[Opening INFORMATION section]

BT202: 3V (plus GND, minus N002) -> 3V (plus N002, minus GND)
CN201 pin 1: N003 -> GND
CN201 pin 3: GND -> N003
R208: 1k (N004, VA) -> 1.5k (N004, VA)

[Closing INFORMATION section]
[Opening INFORMATION section]

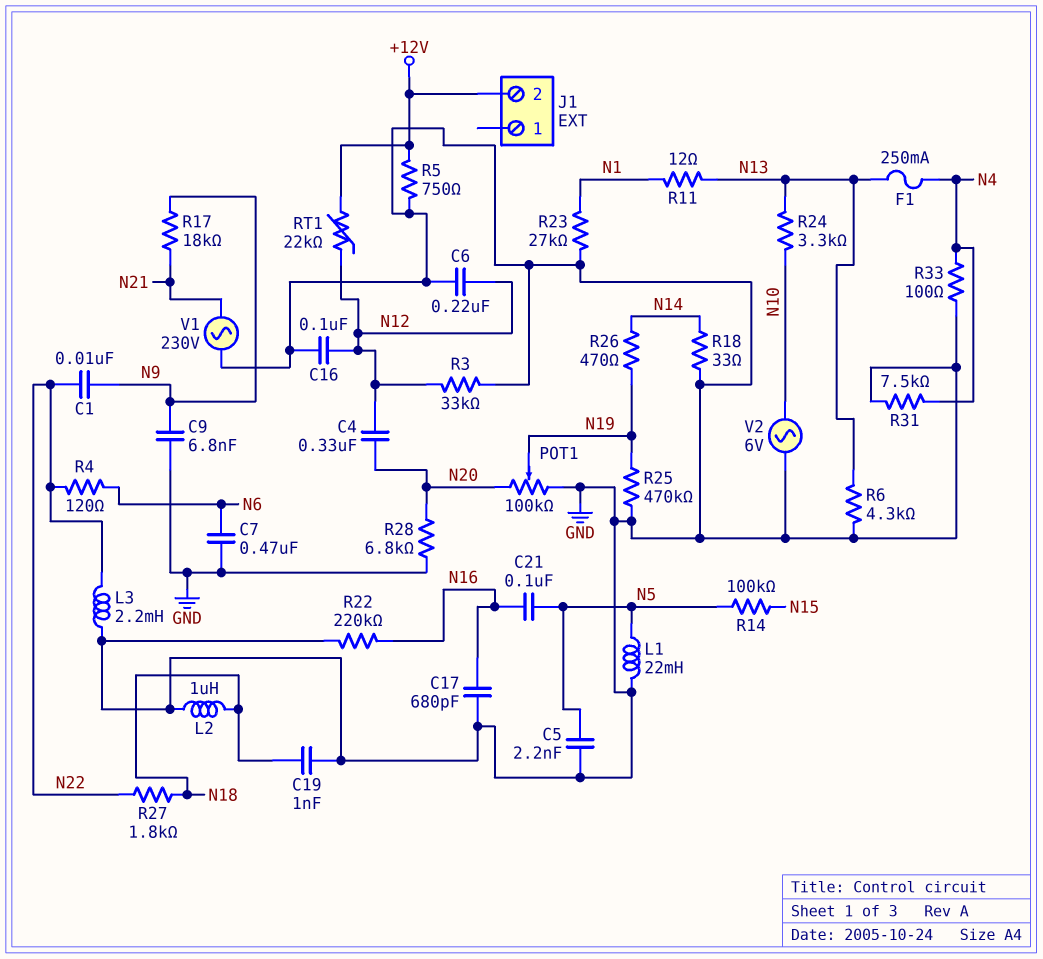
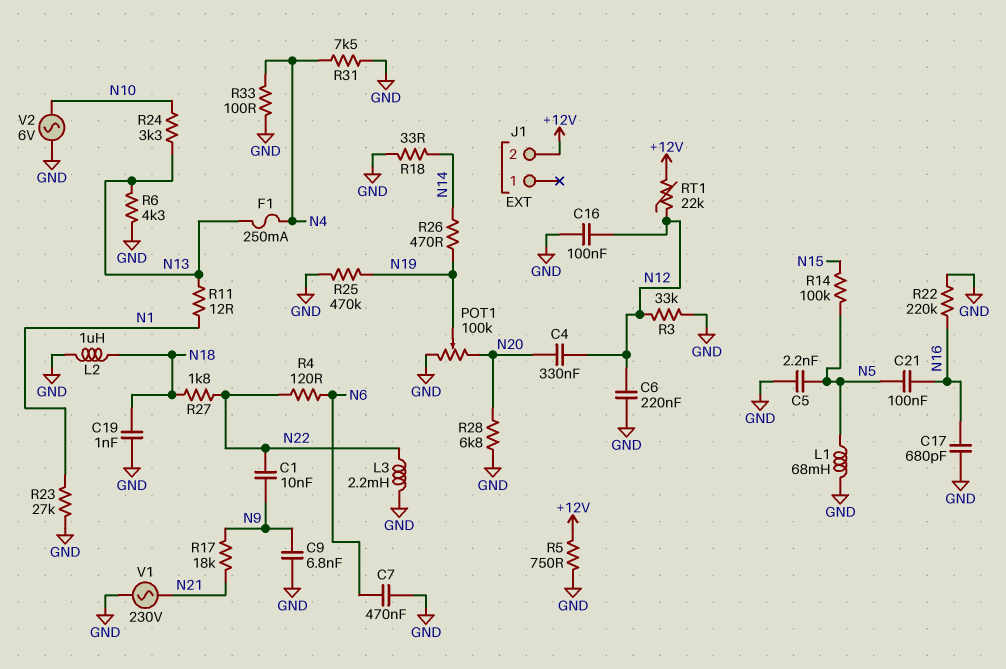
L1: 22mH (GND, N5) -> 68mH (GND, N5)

[Closing INFORMATION section]

● **WHAT IS REQUIRED**:
Please copy the lines in the records above between the one holding "BT202: 3V (plus" and the one holding "R208: 1k (N004, VA) -> 1.5k (N004, VA)", inclusive, exactly and with no other line.

● **REPLY TO THE TASK**:
BT202: 3V (plus GND, minus N002) -> 3V (plus N002, minus GND)
CN201 pin 1: N003 -> GND
CN201 pin 3: GND -> N003
R208: 1k (N004, VA) -> 1.5k (N004, VA)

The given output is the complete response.